* [Extracted data entries]:
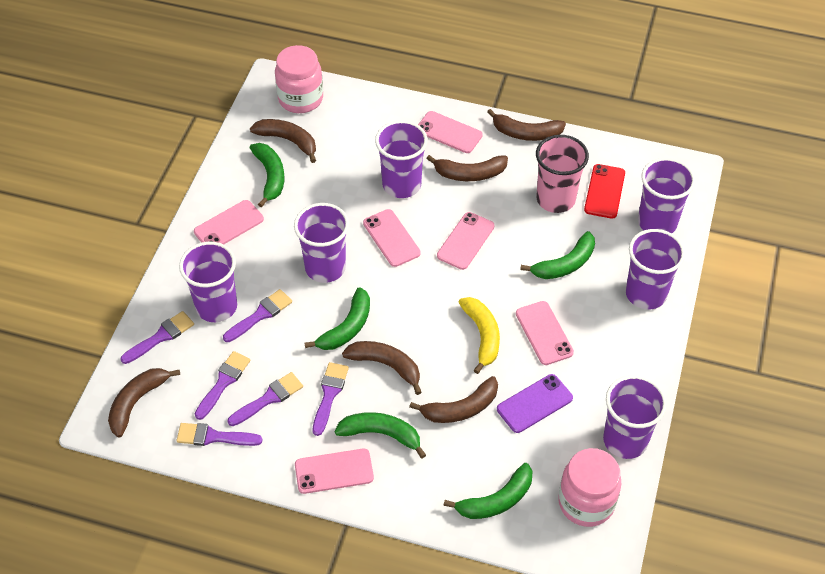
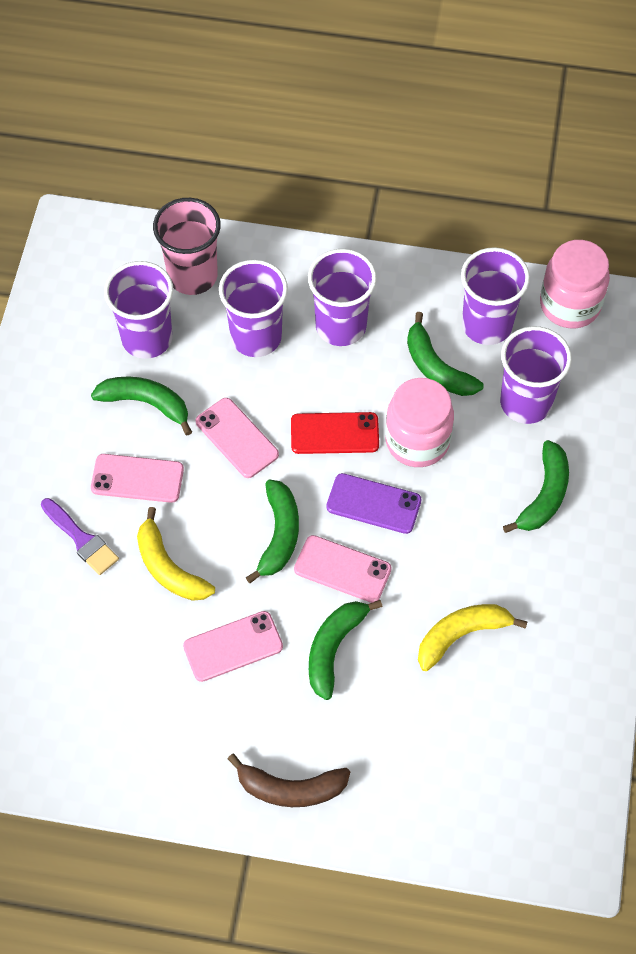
brown banana: 6 -> 1
pink phone: 6 -> 4
purple brush: 6 -> 1
purple cup: 6 -> 5
yellow banana: 1 -> 2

* [What the exercise asks]: Give the preceding data back exactly, minus every picture.

* [Written reply]:
brown banana: 6 -> 1
pink phone: 6 -> 4
purple brush: 6 -> 1
purple cup: 6 -> 5
yellow banana: 1 -> 2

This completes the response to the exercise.